**Exercise objective**
In the entries below, count the lines holding "blue". Reply with the number only.

(Object tracking records)
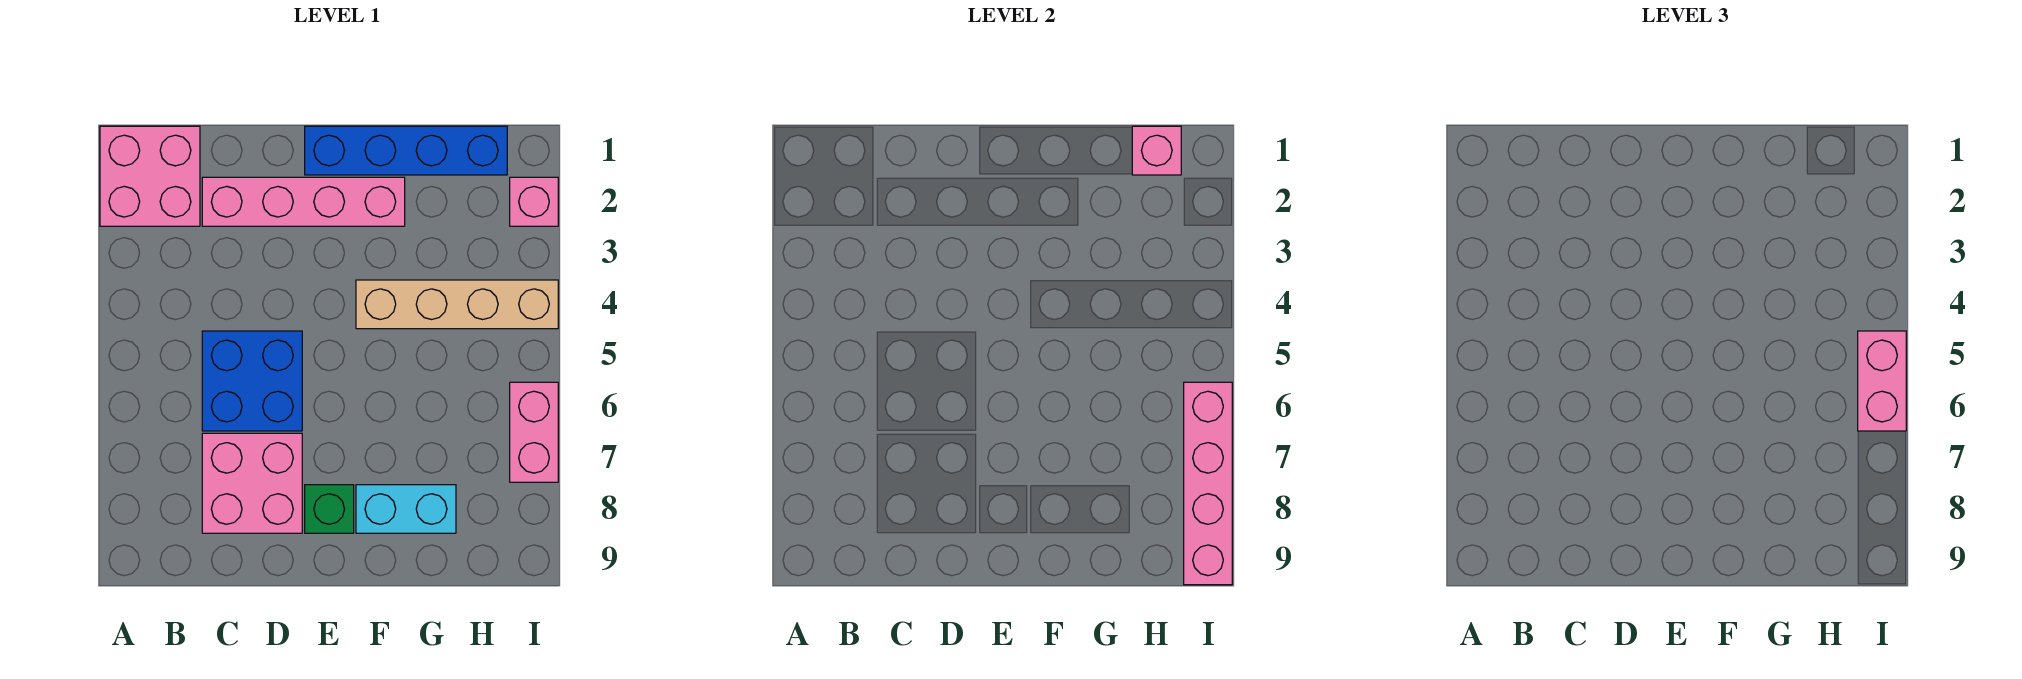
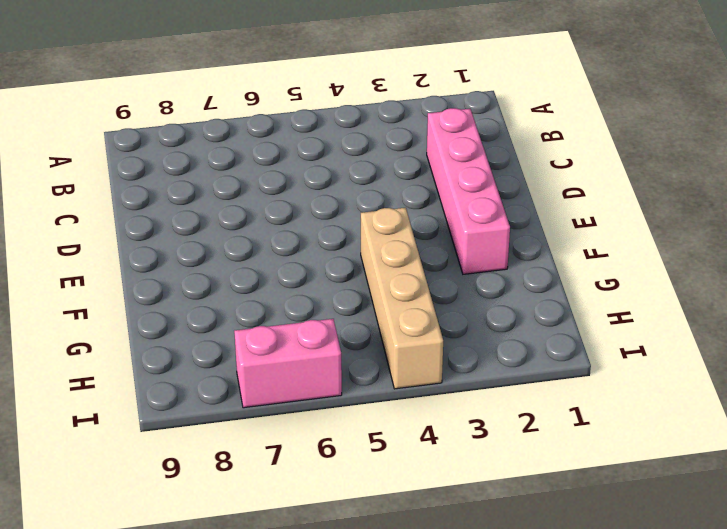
none -> pink brick A1:B2 level 1
none -> blue brick C5:D6 level 1
none -> pink brick C7:D8 level 1

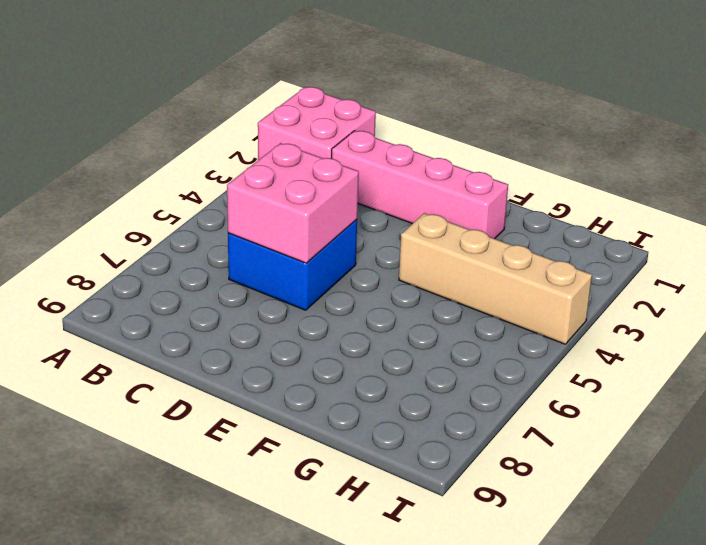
pink brick C5:D6 level 2 -> pink brick C7:D8 level 1
none -> blue brick E1:H1 level 1
none -> green brick E8 level 1
none -> cyan brick F8:G8 level 1

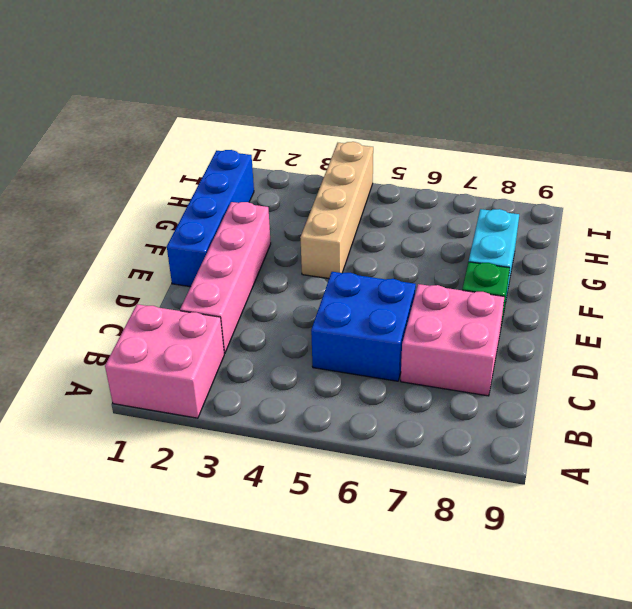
none -> pink brick I2 level 1
none -> pink brick I6:I7 level 1
none -> pink brick H1 level 2

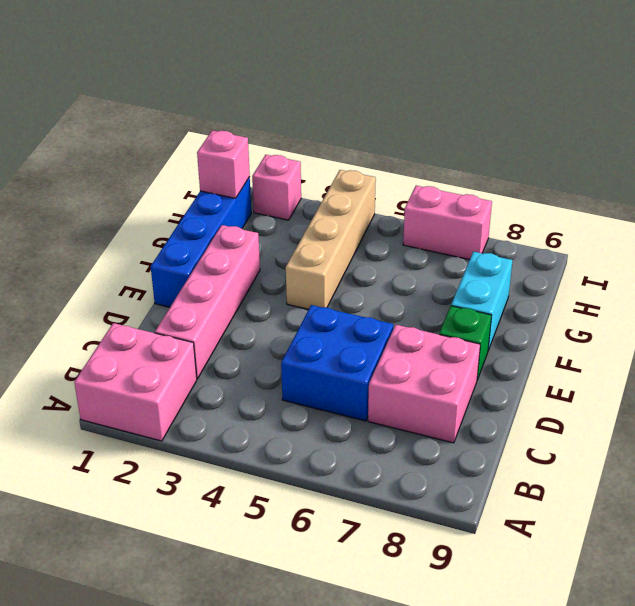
none -> pink brick I6:I9 level 2
none -> pink brick I5:I6 level 3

**Response below**
2